(Scene images with change listings)
* * * * * * *

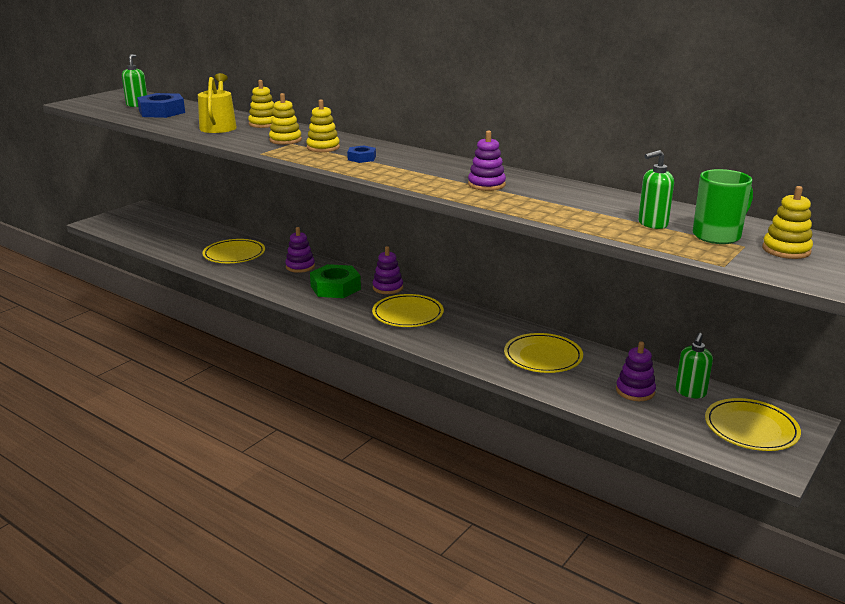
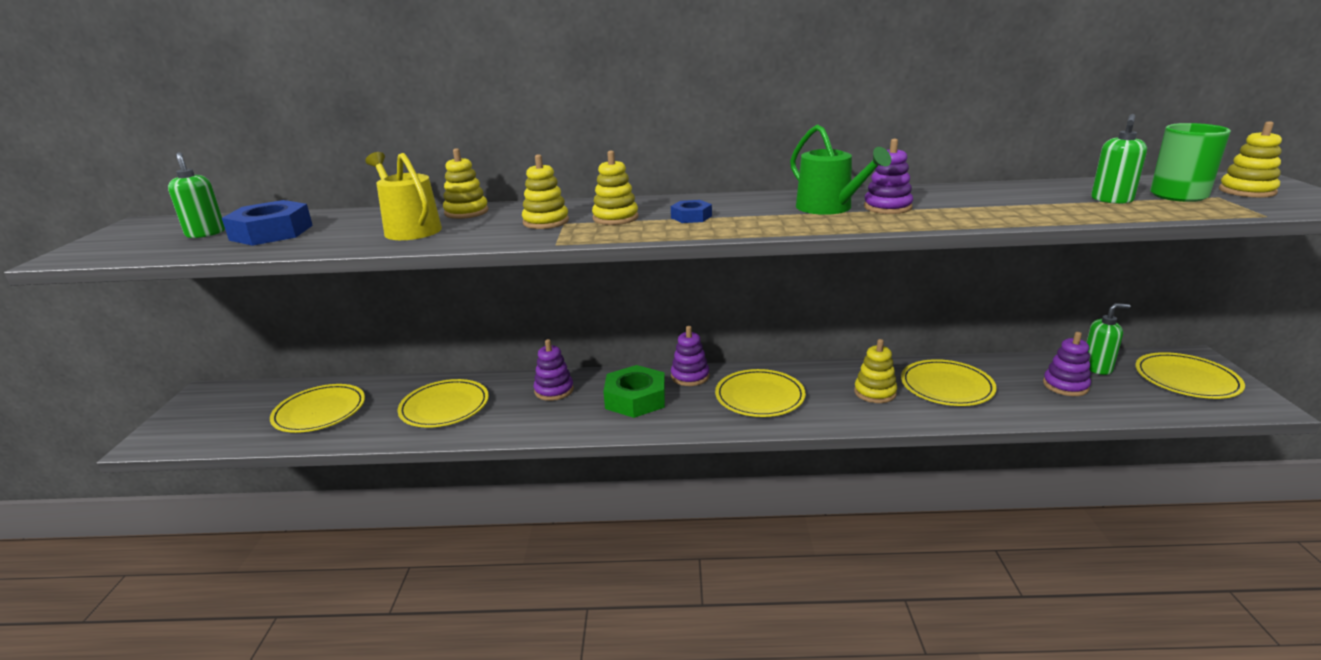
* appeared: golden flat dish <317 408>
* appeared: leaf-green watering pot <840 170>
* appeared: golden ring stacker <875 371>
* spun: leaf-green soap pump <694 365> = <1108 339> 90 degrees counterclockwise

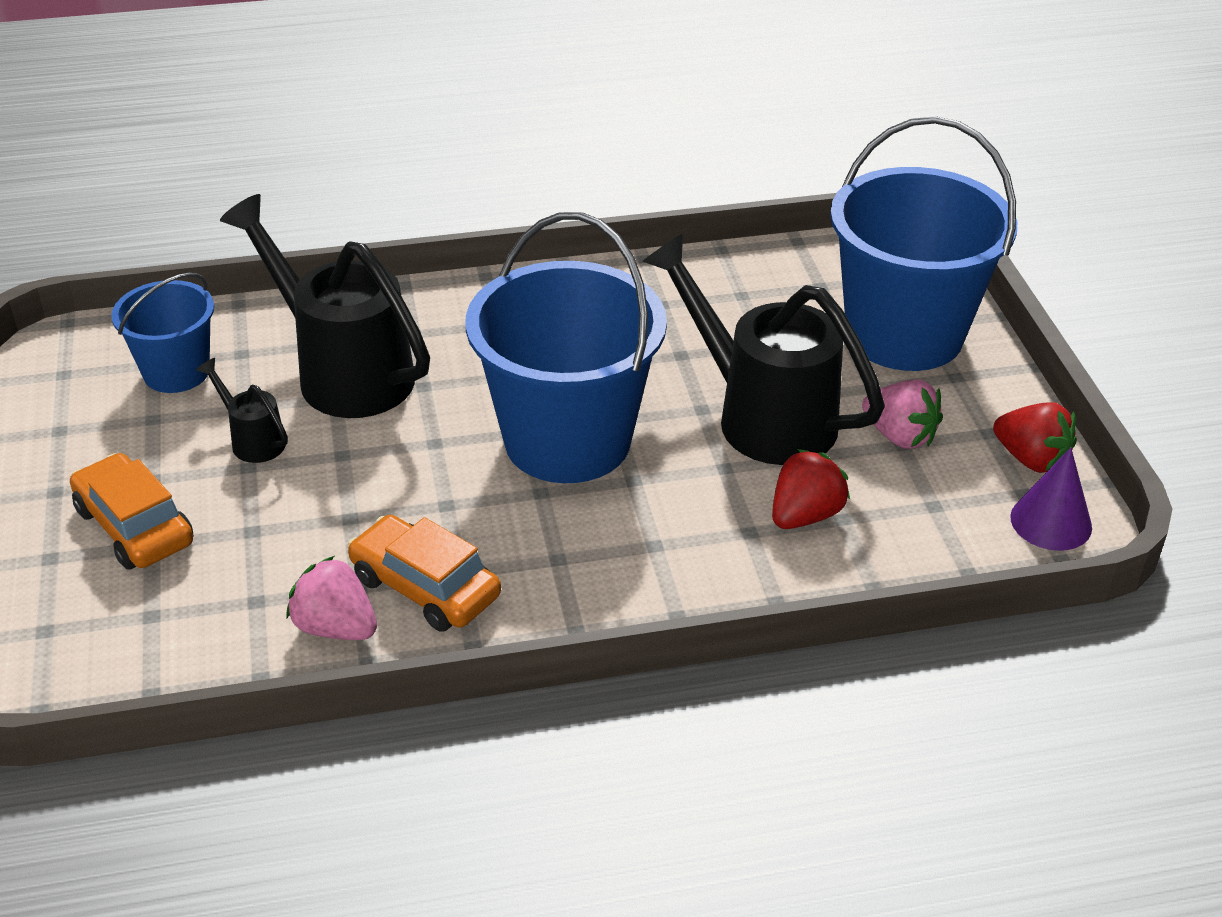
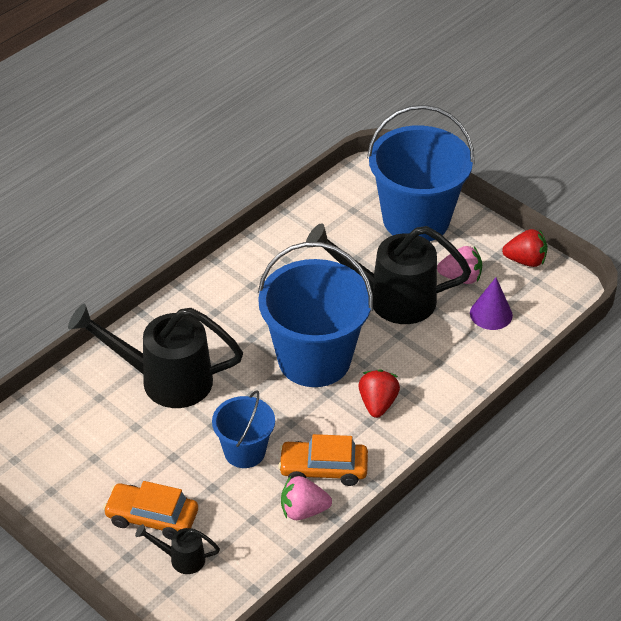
* relocated: jet-black watering pot <242 410> to <177 549>
* relocated: cobalt pail <162 333> to <243 429>
* relocated: crimson berry <811 489> to <379 393>
* relocated: violet cone <1051 499> to <491 304>

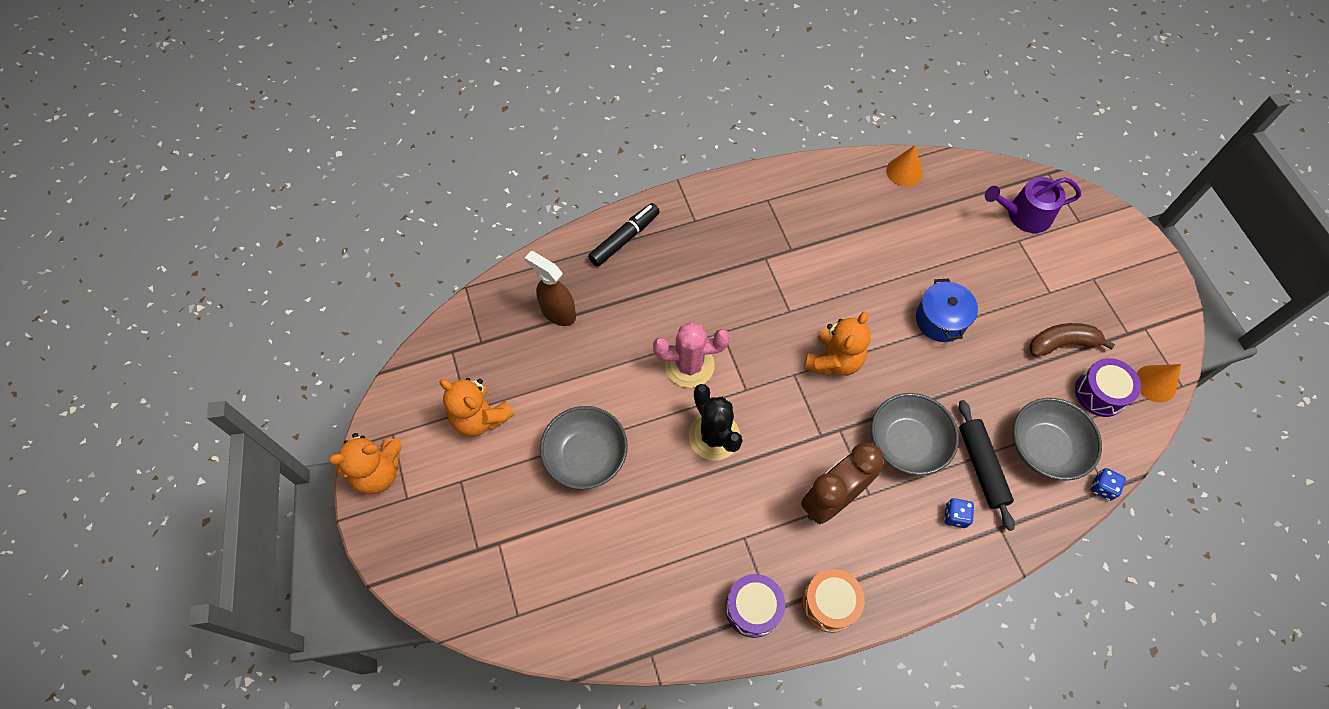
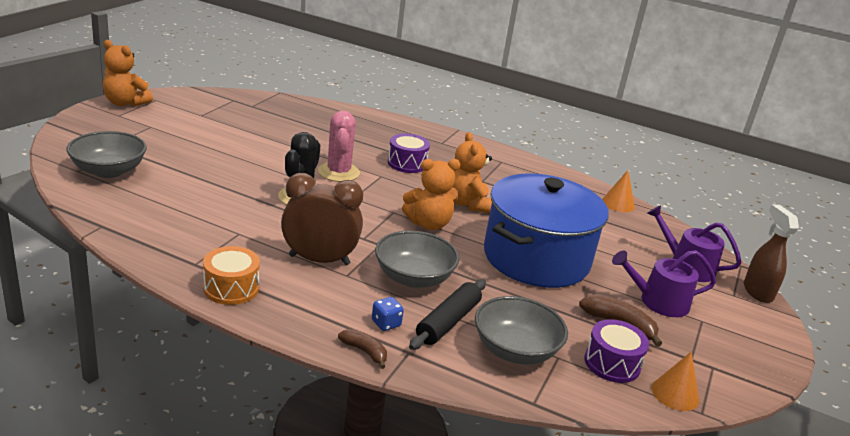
* relocated: ash-grey serving bowl <584 448> to <106 154>
* spun: pink cactus <691 355> = <339 146> 45 degrees clockwise
* appeared: dark brown toy banana <362 349>
* relocated: violet drum <755 606> to <409 153>
* relocated: bright orange teddy <477 407> to <472 172>
* size: cobalt stockpot <947 310> = <546 230> x2.17
* appeared: violet watering pot <664 283>
* relocated: dark brown sprayer <550 288> to <771 254>
* missing: jet-black marker pen <624 235>
* missing: cobalt die <1108 484>

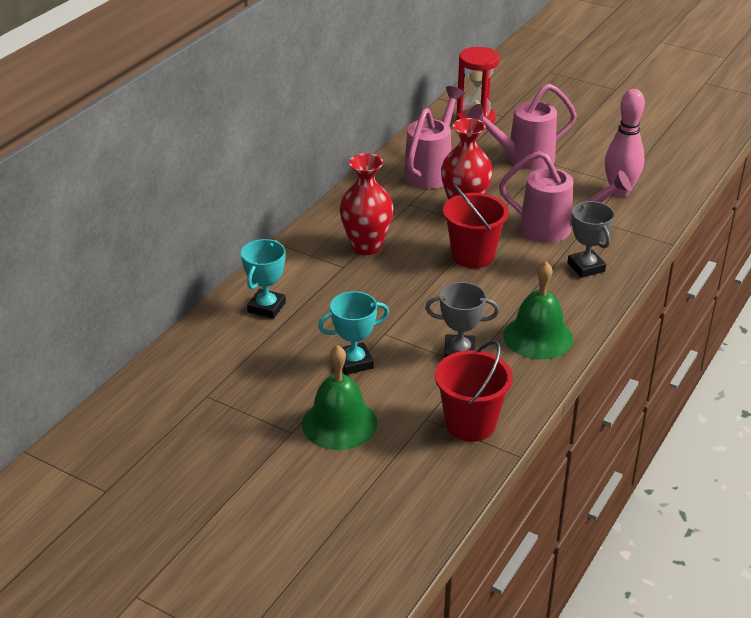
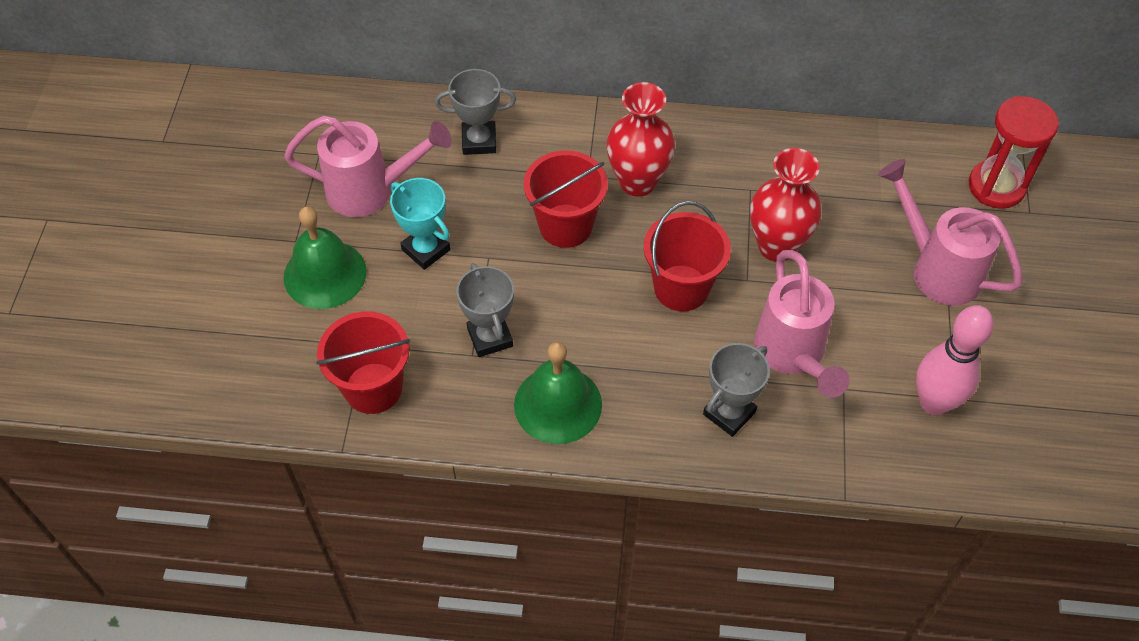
* relocated: pink watering pot <434 137> to <368 166>
* colour: teal trophy <263 279> to ash-grey trophy <475 112>
* appeared: crimson pail <566 199>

* * * * * * *

> **Action item**: The whole of the data needs to be copied word for word, though not its pictures.

> **Exercise result**:
* appeared: golden flat dish <317 408>
* appeared: leaf-green watering pot <840 170>
* appeared: golden ring stacker <875 371>
* spun: leaf-green soap pump <694 365> = <1108 339> 90 degrees counterclockwise

* relocated: jet-black watering pot <242 410> to <177 549>
* relocated: cobalt pail <162 333> to <243 429>
* relocated: crimson berry <811 489> to <379 393>
* relocated: violet cone <1051 499> to <491 304>

* relocated: ash-grey serving bowl <584 448> to <106 154>
* spun: pink cactus <691 355> = <339 146> 45 degrees clockwise
* appeared: dark brown toy banana <362 349>
* relocated: violet drum <755 606> to <409 153>
* relocated: bright orange teddy <477 407> to <472 172>
* size: cobalt stockpot <947 310> = <546 230> x2.17
* appeared: violet watering pot <664 283>
* relocated: dark brown sprayer <550 288> to <771 254>
* missing: jet-black marker pen <624 235>
* missing: cobalt die <1108 484>

* relocated: pink watering pot <434 137> to <368 166>
* colour: teal trophy <263 279> to ash-grey trophy <475 112>
* appeared: crimson pail <566 199>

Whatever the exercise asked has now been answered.